• **Exercise requirements**:
Please reproduce all entries word for word, leaving every image behind.

• **Data shown**:
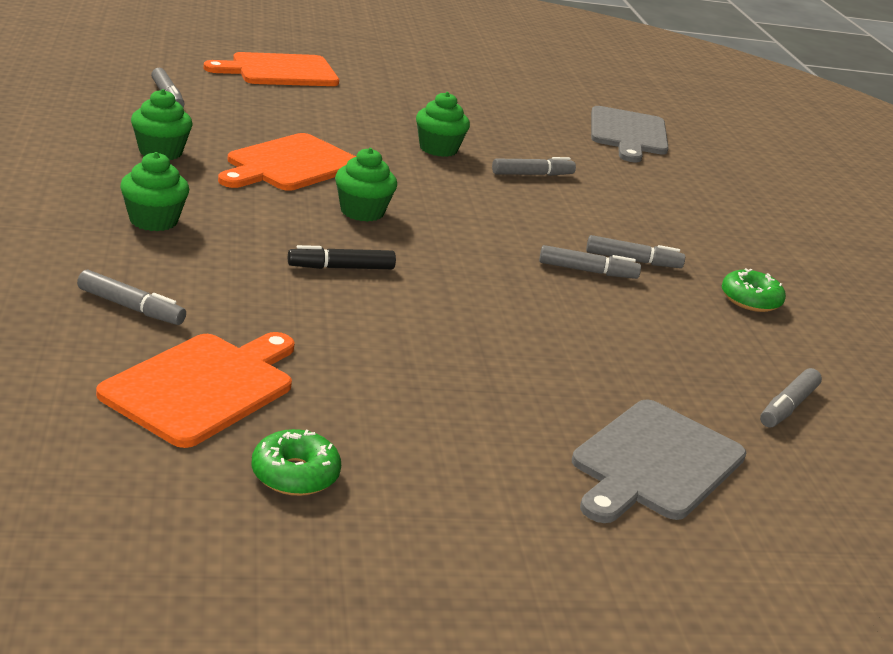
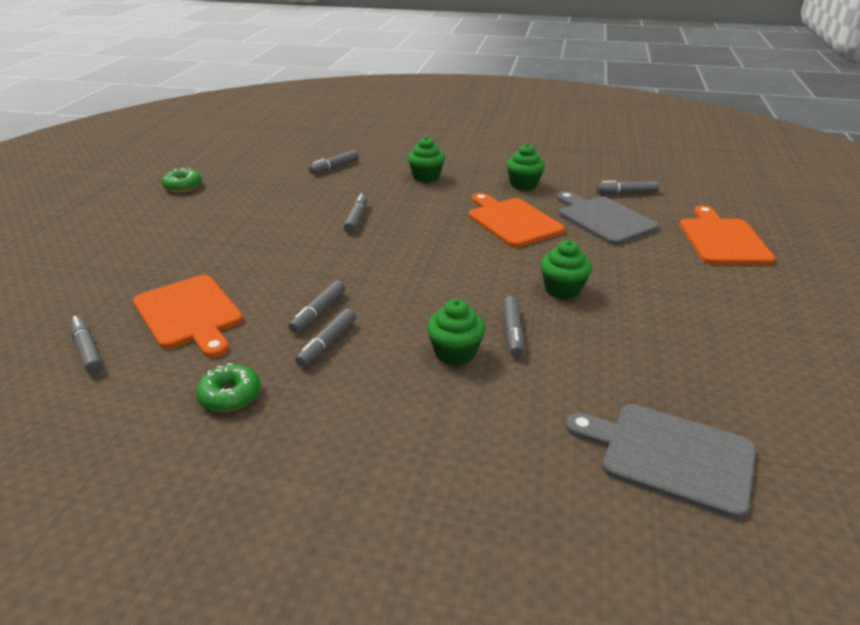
camera: 115 degrees right, 5 degrees up
(203, 386) = (259, 176): orange cutting board -> orange cutting board (189, 314)
(341, 268) = (356, 219): black marker -> grey marker
(362, 212) = (434, 236): green cupcake -> green cupcake (455, 353)
(654, 463) = (97, 274): grey cutting board -> grey cutting board (603, 219)

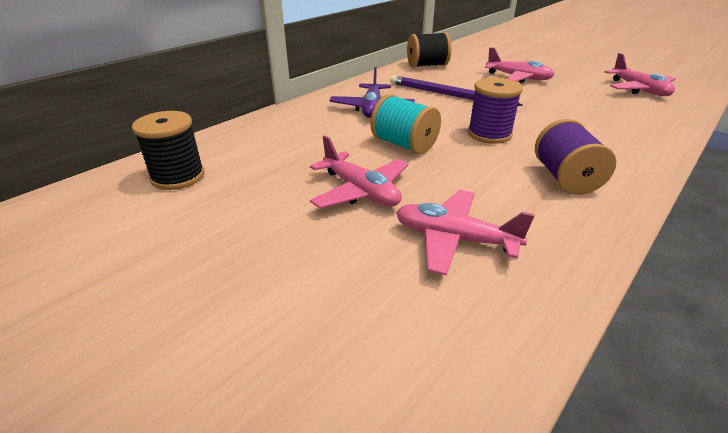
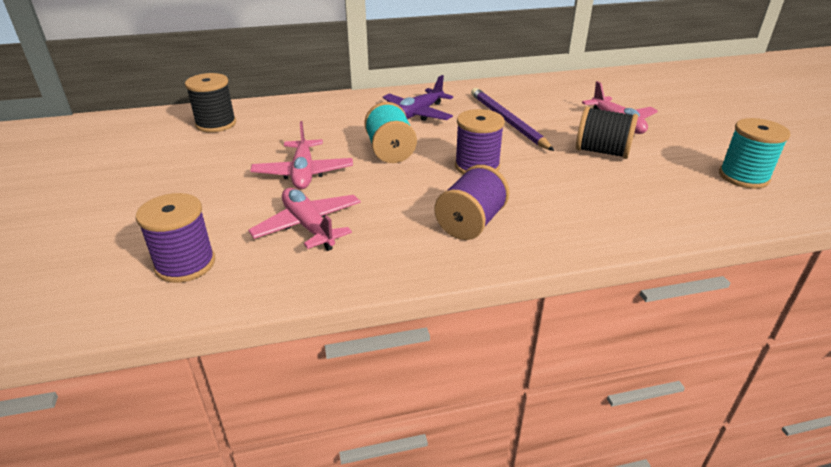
camera: 35 degrees right, 0 degrees up
(403, 347) = (185, 264): none -> purple spool
(427, 65) = (541, 86): black spool -> black spool (602, 152)
(638, 90) = (743, 177): pink plane -> turquoise spool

• **Completed task**:
camera: 115 degrees right, 5 degrees up
(203, 386) = (259, 176): orange cutting board -> orange cutting board (189, 314)
(341, 268) = (356, 219): black marker -> grey marker
(362, 212) = (434, 236): green cupcake -> green cupcake (455, 353)
(654, 463) = (97, 274): grey cutting board -> grey cutting board (603, 219)

camera: 35 degrees right, 0 degrees up
(403, 347) = (185, 264): none -> purple spool
(427, 65) = (541, 86): black spool -> black spool (602, 152)
(638, 90) = (743, 177): pink plane -> turquoise spool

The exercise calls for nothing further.